YOUR TASK: Spot each line in the records below where the word "gray" occurs, then copy it.

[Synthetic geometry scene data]
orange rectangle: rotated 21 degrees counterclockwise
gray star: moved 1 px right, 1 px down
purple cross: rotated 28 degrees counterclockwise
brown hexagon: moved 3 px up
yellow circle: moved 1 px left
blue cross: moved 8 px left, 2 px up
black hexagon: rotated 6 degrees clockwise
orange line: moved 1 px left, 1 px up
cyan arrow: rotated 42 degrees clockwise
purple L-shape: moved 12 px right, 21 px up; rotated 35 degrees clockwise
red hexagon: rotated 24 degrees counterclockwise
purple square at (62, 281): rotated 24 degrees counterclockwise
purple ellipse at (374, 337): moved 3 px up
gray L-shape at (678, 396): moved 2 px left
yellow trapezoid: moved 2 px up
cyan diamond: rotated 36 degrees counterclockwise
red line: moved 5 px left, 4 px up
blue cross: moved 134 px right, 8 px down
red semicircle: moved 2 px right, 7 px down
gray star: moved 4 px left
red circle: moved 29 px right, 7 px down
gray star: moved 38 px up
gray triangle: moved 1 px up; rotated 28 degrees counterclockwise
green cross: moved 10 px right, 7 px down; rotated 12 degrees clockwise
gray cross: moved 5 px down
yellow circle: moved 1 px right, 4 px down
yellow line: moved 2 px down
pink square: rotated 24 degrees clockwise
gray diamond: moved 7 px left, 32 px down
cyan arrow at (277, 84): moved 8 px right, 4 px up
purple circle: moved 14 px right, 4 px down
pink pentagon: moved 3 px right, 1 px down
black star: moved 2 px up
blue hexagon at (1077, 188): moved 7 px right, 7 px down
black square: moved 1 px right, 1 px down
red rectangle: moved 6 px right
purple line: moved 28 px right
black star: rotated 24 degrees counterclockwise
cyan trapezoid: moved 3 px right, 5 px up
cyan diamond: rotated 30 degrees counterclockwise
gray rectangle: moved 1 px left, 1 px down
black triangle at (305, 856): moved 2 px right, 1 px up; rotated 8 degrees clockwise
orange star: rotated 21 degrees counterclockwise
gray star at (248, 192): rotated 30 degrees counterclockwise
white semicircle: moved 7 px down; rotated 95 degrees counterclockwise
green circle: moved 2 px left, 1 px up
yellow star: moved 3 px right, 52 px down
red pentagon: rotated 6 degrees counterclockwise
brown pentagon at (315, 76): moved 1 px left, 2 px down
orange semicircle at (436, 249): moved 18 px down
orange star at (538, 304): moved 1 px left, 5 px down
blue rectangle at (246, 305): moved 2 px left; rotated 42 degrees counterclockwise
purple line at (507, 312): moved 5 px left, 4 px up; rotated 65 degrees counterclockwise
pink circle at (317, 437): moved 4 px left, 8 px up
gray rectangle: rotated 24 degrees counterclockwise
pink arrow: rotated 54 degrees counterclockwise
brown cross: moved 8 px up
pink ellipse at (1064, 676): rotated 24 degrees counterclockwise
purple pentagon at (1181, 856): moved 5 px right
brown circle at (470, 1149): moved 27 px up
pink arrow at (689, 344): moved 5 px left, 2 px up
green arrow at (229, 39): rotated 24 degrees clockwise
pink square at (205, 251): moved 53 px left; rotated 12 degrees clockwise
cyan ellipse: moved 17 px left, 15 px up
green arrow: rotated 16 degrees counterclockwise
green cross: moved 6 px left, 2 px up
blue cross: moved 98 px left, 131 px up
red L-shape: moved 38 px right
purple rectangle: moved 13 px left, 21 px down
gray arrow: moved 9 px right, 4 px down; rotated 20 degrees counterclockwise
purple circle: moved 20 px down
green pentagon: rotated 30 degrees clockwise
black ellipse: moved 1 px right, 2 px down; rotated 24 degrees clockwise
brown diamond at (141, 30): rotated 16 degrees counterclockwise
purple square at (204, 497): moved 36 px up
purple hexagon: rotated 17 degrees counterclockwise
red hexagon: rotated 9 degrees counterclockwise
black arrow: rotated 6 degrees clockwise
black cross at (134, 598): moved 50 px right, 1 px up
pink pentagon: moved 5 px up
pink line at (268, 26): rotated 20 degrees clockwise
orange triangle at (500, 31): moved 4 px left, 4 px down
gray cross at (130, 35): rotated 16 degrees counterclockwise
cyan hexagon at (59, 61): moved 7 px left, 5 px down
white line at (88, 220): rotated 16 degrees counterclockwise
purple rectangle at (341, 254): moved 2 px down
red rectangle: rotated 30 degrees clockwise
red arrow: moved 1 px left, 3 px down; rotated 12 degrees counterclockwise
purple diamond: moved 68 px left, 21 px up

RESULT OF THIS EXERCISE:
gray star: moved 1 px right, 1 px down
gray L-shape at (678, 396): moved 2 px left
gray star: moved 4 px left
gray star: moved 38 px up
gray triangle: moved 1 px up; rotated 28 degrees counterclockwise
gray cross: moved 5 px down
gray diamond: moved 7 px left, 32 px down
gray rectangle: moved 1 px left, 1 px down
gray star at (248, 192): rotated 30 degrees counterclockwise
gray rectangle: rotated 24 degrees counterclockwise
gray arrow: moved 9 px right, 4 px down; rotated 20 degrees counterclockwise
gray cross at (130, 35): rotated 16 degrees counterclockwise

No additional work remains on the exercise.